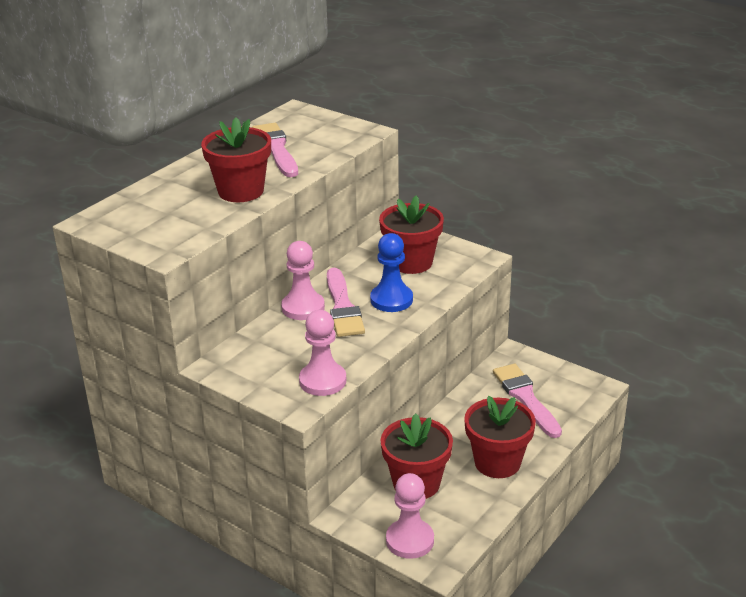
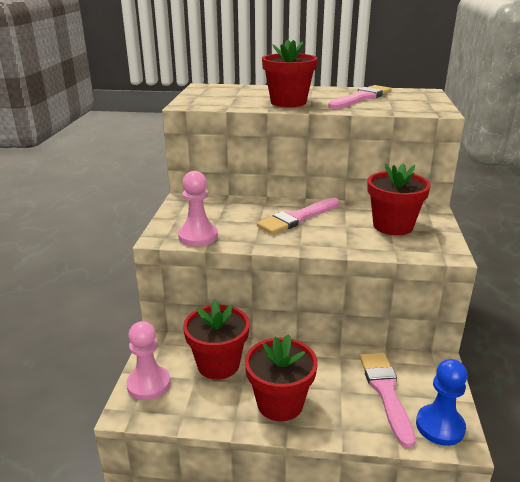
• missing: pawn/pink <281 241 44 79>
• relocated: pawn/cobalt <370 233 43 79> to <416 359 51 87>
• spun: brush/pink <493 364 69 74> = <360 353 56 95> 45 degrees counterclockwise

▶ What you have to do
Your answer should be a single number, which is the count of lines in the data above that include the word "pawn".

▶ Answer
2